Task prompt — Look below for the line containing "dental chair: (48, 207)". Output it and each remaining line of the entries exactly, and nothing else.

The data —

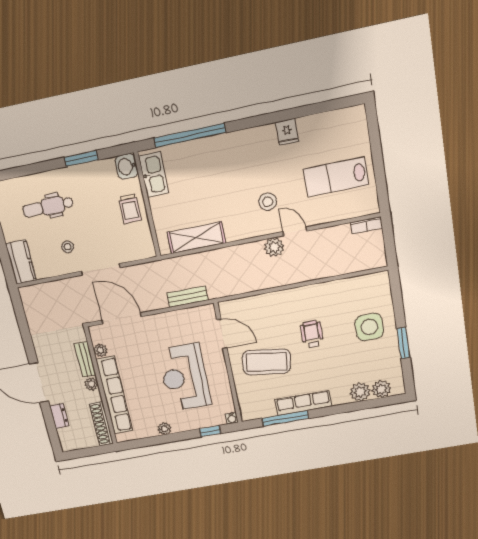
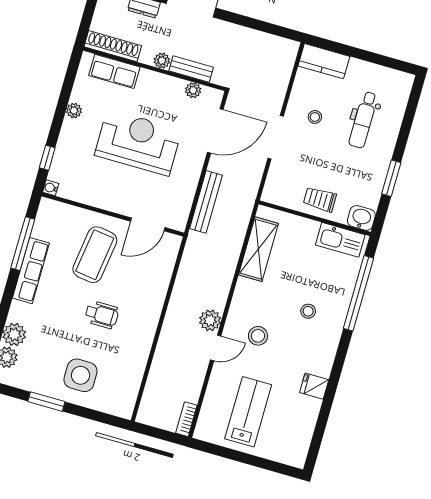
stool: (226, 170) -> (308, 311), added
dental chair: (48, 207) -> (363, 120), turned 180
bench: (188, 297) -> (206, 202), width x1.36
reception desk: (185, 377) -> (138, 142), moved
row of seats: (114, 395) -> (114, 71), width x0.50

Written response —
dental chair: (48, 207) -> (363, 120), turned 180
bench: (188, 297) -> (206, 202), width x1.36
reception desk: (185, 377) -> (138, 142), moved
row of seats: (114, 395) -> (114, 71), width x0.50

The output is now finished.